• [ACTION ITEM] Copy out the data that comes next, character for character, and leave the images aside.

━━ DATA FOR REVIEW

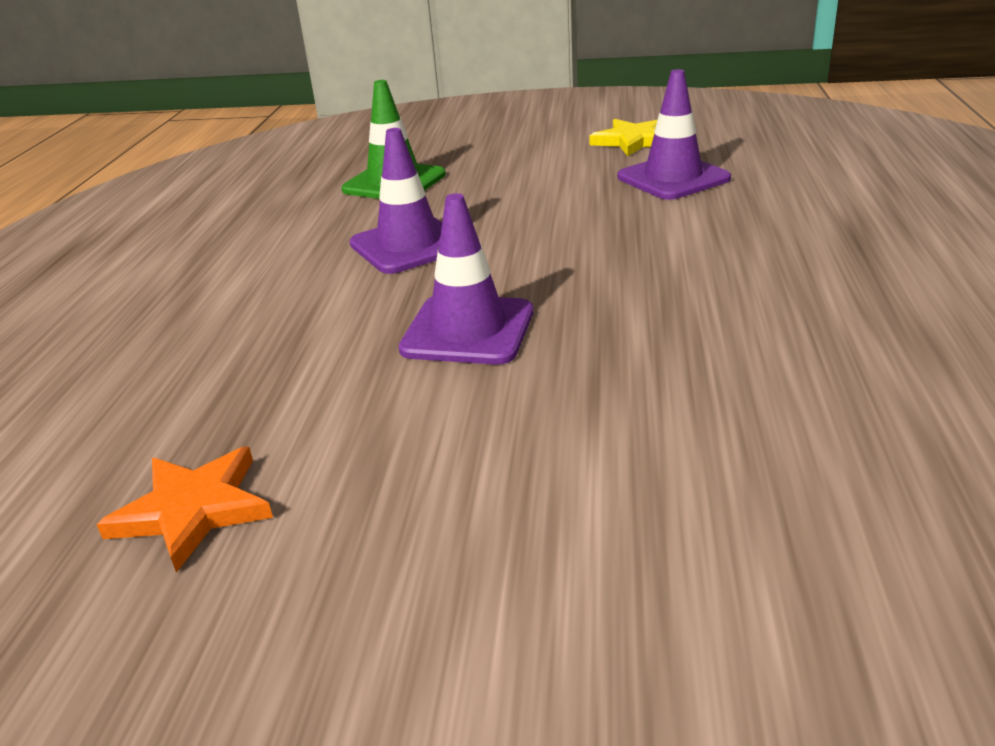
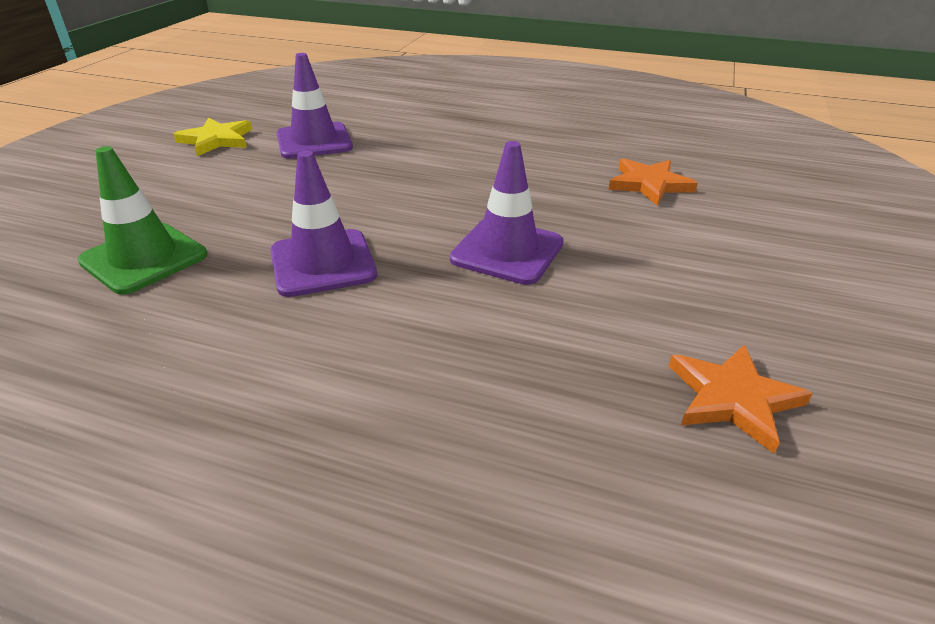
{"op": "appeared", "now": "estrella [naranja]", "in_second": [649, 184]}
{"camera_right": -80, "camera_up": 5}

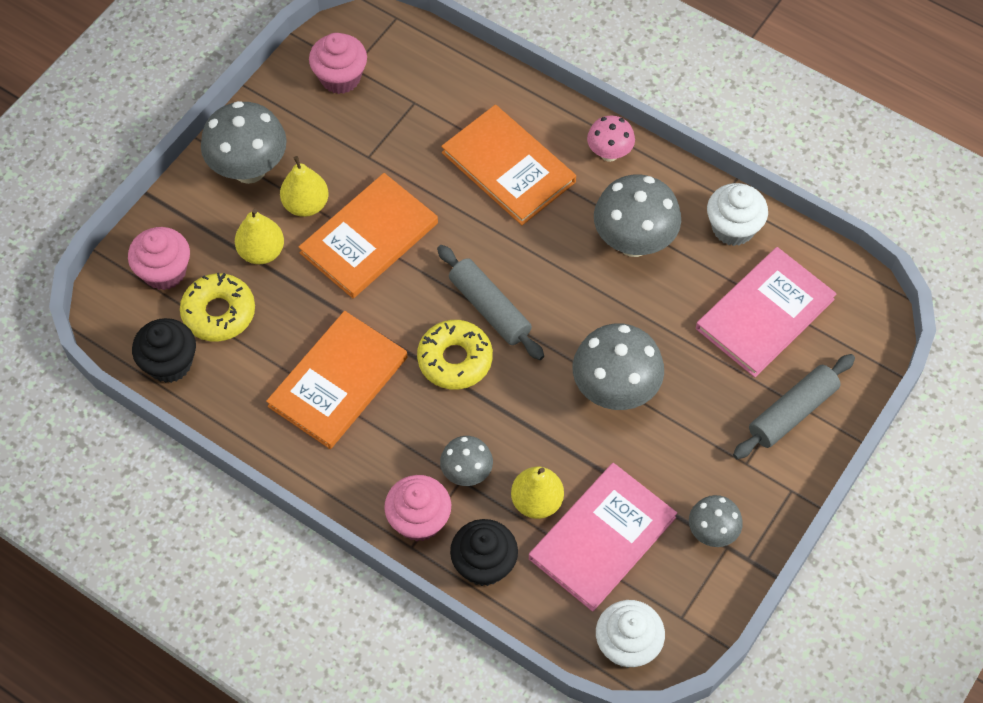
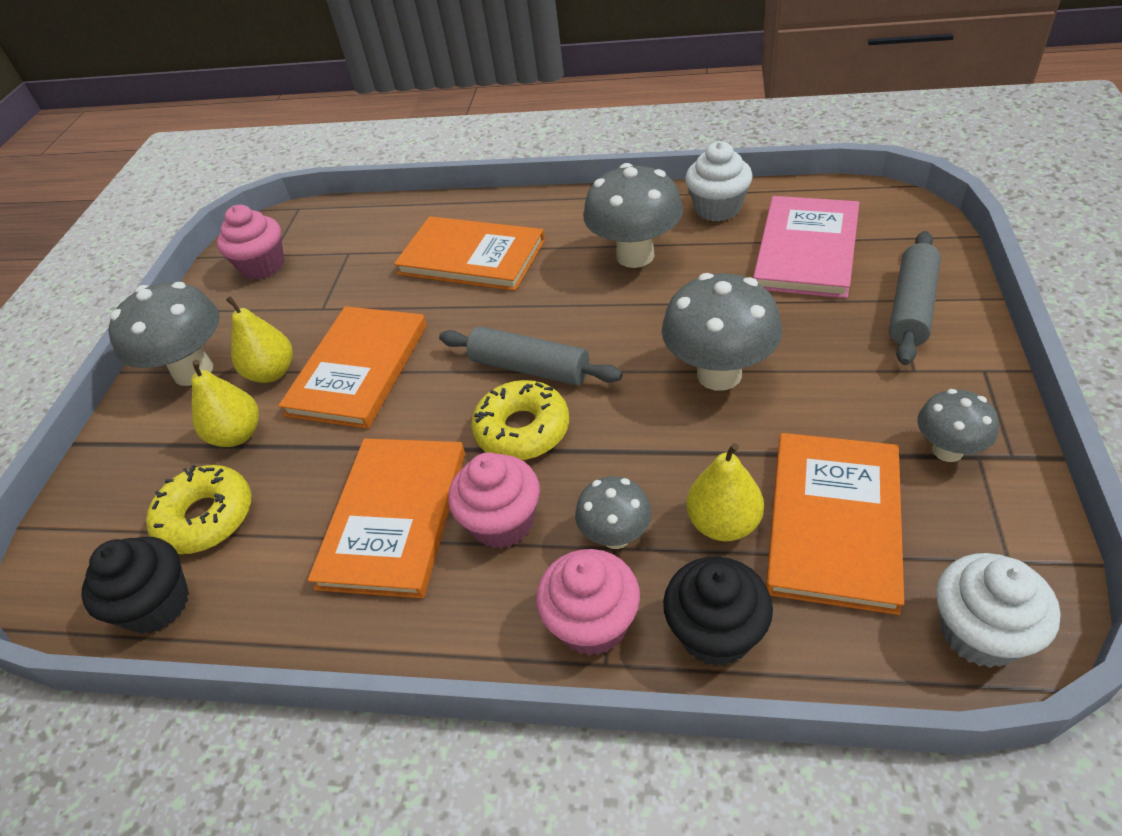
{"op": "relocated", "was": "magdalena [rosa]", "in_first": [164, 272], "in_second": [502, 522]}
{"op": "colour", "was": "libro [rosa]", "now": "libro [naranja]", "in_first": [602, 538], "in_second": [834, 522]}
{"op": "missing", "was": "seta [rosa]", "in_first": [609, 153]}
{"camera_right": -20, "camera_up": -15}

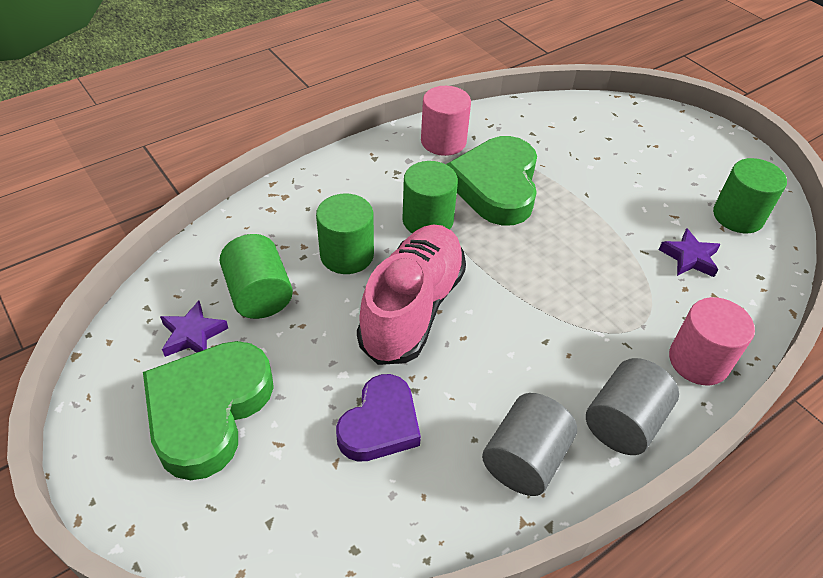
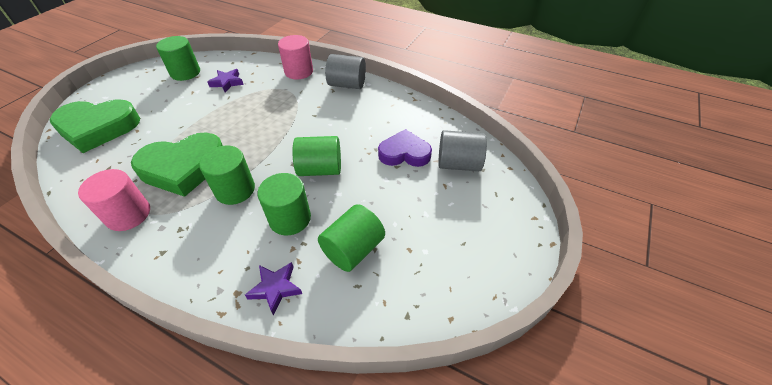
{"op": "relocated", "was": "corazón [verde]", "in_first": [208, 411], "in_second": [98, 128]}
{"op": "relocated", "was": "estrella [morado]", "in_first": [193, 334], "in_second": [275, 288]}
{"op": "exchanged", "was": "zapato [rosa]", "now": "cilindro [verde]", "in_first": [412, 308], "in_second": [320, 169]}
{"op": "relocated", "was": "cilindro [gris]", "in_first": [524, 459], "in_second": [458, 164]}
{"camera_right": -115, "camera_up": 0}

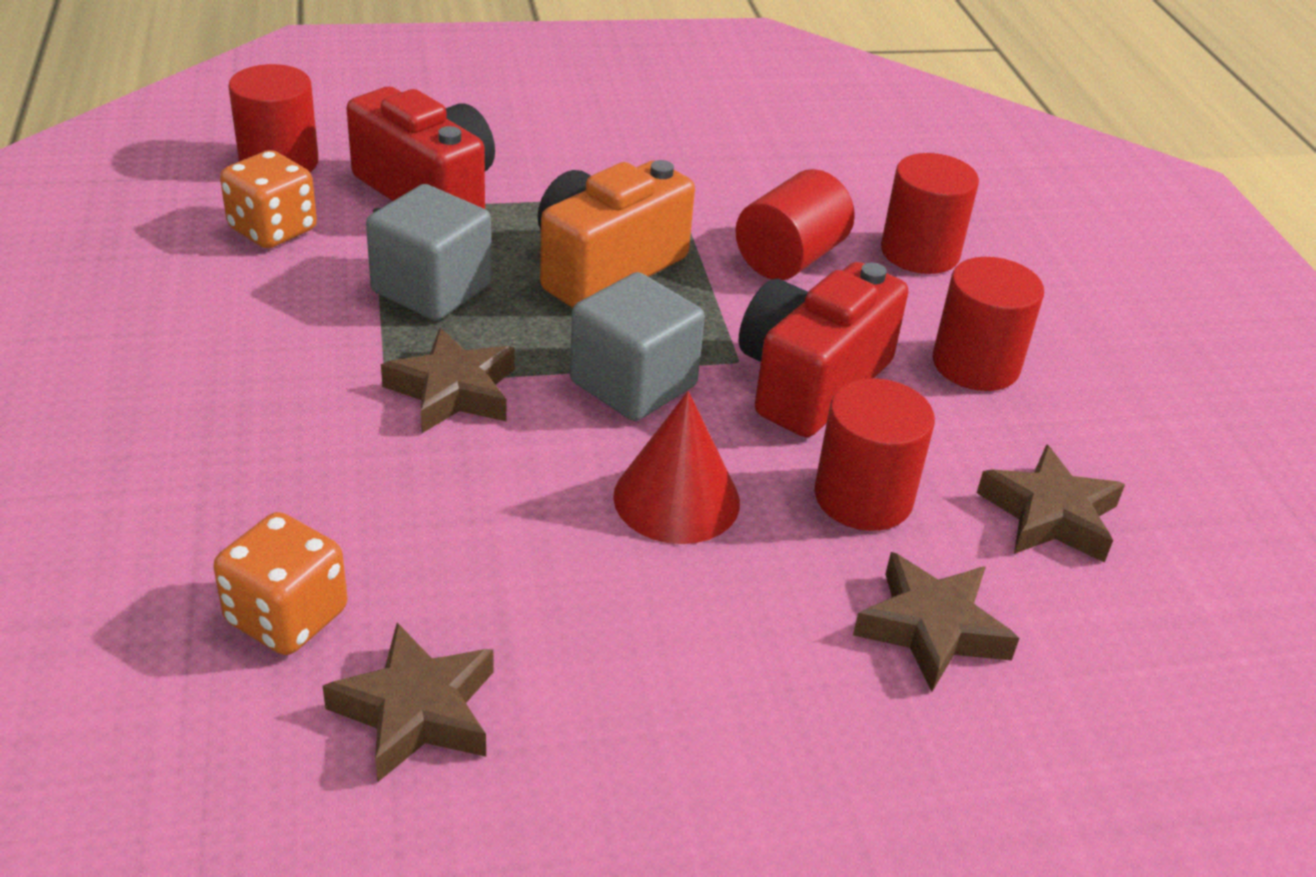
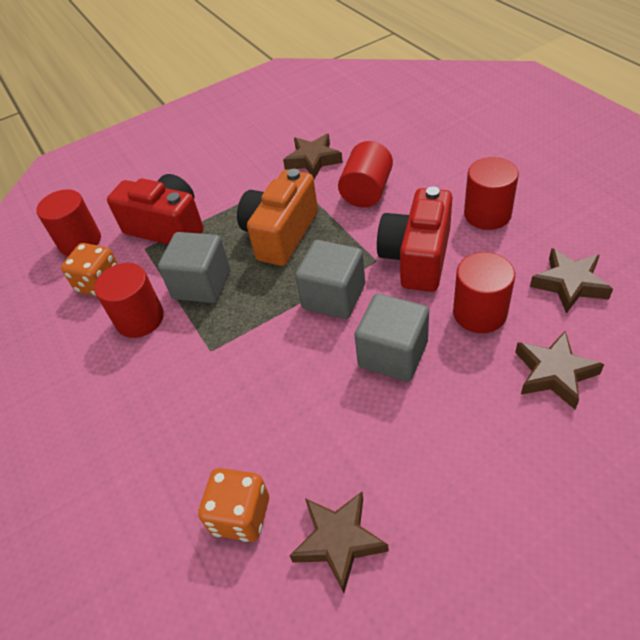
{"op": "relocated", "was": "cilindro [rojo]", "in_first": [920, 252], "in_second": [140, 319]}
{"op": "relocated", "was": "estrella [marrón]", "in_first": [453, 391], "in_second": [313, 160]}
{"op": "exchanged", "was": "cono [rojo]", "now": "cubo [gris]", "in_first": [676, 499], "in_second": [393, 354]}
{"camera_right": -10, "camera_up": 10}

━━━━

• [ANSWER TO THE PROBLEM]
{"op": "appeared", "now": "estrella [naranja]", "in_second": [649, 184]}
{"camera_right": -80, "camera_up": 5}

{"op": "relocated", "was": "magdalena [rosa]", "in_first": [164, 272], "in_second": [502, 522]}
{"op": "colour", "was": "libro [rosa]", "now": "libro [naranja]", "in_first": [602, 538], "in_second": [834, 522]}
{"op": "missing", "was": "seta [rosa]", "in_first": [609, 153]}
{"camera_right": -20, "camera_up": -15}

{"op": "relocated", "was": "corazón [verde]", "in_first": [208, 411], "in_second": [98, 128]}
{"op": "relocated", "was": "estrella [morado]", "in_first": [193, 334], "in_second": [275, 288]}
{"op": "exchanged", "was": "zapato [rosa]", "now": "cilindro [verde]", "in_first": [412, 308], "in_second": [320, 169]}
{"op": "relocated", "was": "cilindro [gris]", "in_first": [524, 459], "in_second": [458, 164]}
{"camera_right": -115, "camera_up": 0}

{"op": "relocated", "was": "cilindro [rojo]", "in_first": [920, 252], "in_second": [140, 319]}
{"op": "relocated", "was": "estrella [marrón]", "in_first": [453, 391], "in_second": [313, 160]}
{"op": "exchanged", "was": "cono [rojo]", "now": "cubo [gris]", "in_first": [676, 499], "in_second": [393, 354]}
{"camera_right": -10, "camera_up": 10}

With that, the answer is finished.